### PROBLEM TO WORK ON
Once you find the line containing "camera: 15 degrees right, 5 degrees down" in the data below, copy it and each following line exactly, up to and including the line containing "(160, 306) = (199, 327): purple tape -> none", and nothing else.

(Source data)
####################

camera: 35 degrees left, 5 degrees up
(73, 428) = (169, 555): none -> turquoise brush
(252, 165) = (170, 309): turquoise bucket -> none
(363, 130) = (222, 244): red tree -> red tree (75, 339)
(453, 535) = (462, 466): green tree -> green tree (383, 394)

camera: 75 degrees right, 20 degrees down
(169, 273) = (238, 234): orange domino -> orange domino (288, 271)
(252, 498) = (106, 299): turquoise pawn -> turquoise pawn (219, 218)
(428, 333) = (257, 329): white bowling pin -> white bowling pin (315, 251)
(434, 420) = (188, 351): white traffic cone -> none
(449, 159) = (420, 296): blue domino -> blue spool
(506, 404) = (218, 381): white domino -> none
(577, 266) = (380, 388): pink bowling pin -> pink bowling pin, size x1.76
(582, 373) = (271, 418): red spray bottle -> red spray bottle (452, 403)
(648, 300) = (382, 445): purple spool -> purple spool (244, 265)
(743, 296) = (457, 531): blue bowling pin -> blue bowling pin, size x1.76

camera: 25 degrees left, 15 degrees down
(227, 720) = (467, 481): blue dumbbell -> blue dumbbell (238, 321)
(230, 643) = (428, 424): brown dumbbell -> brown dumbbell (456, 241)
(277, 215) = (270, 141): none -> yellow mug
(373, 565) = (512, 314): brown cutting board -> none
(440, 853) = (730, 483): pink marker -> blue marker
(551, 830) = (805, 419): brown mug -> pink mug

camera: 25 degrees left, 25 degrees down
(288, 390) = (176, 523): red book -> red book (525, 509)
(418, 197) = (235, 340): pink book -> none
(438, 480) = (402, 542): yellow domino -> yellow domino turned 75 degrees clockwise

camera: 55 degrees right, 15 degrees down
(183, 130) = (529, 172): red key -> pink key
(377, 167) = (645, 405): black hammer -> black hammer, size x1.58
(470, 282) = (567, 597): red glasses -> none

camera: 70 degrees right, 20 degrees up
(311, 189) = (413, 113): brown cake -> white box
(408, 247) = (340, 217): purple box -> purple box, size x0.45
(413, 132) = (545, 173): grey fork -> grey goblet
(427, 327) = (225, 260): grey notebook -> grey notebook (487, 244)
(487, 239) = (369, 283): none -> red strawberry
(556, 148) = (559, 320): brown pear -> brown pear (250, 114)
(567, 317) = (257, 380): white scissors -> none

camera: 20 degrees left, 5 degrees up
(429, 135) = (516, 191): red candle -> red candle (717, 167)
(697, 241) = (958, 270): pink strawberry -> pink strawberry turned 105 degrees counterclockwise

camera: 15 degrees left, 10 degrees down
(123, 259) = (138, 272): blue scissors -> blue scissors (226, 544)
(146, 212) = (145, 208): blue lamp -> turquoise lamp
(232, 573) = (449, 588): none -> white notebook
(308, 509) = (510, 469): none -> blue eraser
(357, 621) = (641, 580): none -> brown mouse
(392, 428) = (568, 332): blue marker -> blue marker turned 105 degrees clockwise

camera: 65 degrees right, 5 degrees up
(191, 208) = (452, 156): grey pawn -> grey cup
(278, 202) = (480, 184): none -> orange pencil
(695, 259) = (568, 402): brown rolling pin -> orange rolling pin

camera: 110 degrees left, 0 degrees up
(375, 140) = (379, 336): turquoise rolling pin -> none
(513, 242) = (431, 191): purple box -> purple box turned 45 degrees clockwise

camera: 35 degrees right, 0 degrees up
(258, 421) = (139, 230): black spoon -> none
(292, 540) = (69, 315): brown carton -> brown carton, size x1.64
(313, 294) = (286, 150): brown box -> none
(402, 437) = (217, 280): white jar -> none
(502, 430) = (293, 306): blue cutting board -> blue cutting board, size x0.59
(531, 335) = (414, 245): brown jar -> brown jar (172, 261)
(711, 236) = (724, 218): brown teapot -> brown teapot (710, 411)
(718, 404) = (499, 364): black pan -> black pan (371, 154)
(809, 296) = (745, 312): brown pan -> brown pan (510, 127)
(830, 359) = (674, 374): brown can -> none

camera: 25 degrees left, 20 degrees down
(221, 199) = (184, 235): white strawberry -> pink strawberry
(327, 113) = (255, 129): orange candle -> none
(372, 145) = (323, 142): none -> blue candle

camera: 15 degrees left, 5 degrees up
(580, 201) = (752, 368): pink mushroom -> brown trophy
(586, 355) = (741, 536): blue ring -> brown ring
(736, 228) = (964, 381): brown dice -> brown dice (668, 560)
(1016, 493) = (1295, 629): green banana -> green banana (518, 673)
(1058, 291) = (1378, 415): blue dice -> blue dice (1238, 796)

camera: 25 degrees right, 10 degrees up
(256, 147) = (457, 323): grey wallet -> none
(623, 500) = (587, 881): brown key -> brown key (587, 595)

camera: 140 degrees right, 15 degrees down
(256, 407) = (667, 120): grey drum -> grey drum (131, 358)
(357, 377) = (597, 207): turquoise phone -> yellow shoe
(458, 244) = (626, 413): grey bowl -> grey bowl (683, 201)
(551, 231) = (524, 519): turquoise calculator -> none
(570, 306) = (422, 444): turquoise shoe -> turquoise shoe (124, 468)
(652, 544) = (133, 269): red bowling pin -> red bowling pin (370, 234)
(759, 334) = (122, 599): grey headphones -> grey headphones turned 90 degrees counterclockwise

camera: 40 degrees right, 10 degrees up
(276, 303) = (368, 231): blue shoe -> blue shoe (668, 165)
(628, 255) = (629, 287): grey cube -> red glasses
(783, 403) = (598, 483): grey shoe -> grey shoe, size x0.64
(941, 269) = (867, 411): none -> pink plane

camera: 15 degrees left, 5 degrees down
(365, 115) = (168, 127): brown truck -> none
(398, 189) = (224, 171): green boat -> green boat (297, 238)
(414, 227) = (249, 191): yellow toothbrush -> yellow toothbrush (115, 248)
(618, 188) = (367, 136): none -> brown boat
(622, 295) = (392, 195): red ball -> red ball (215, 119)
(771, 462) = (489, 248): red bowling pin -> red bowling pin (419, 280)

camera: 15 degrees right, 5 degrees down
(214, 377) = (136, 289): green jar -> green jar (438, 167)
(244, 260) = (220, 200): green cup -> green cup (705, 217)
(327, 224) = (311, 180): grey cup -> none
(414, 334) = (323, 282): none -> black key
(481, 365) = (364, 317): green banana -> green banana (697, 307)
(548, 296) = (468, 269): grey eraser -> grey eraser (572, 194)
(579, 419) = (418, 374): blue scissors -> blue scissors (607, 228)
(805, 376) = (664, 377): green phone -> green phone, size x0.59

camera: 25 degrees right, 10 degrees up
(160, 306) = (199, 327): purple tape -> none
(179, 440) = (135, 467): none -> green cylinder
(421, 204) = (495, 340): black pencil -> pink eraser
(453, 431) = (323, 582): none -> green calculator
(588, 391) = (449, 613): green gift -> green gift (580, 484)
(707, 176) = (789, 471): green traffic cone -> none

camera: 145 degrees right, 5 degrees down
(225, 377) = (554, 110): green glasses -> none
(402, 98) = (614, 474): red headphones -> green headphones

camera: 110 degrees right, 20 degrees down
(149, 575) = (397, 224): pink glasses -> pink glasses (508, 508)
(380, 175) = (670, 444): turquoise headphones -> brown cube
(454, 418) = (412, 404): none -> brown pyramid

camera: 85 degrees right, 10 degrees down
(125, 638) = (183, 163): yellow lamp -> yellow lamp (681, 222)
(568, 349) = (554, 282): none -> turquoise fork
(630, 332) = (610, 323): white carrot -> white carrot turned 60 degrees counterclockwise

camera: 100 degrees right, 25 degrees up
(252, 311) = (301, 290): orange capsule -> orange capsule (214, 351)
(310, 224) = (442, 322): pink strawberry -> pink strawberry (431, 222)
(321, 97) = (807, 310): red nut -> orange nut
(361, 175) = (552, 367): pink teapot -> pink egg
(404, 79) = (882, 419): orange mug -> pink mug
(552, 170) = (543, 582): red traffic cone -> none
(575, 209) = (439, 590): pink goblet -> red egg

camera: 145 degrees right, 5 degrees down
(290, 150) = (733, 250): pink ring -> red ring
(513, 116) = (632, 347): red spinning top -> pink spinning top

####################

### RESPONSE AREA
camera: 15 degrees right, 5 degrees down
(214, 377) = (136, 289): green jar -> green jar (438, 167)
(244, 260) = (220, 200): green cup -> green cup (705, 217)
(327, 224) = (311, 180): grey cup -> none
(414, 334) = (323, 282): none -> black key
(481, 365) = (364, 317): green banana -> green banana (697, 307)
(548, 296) = (468, 269): grey eraser -> grey eraser (572, 194)
(579, 419) = (418, 374): blue scissors -> blue scissors (607, 228)
(805, 376) = (664, 377): green phone -> green phone, size x0.59

camera: 25 degrees right, 10 degrees up
(160, 306) = (199, 327): purple tape -> none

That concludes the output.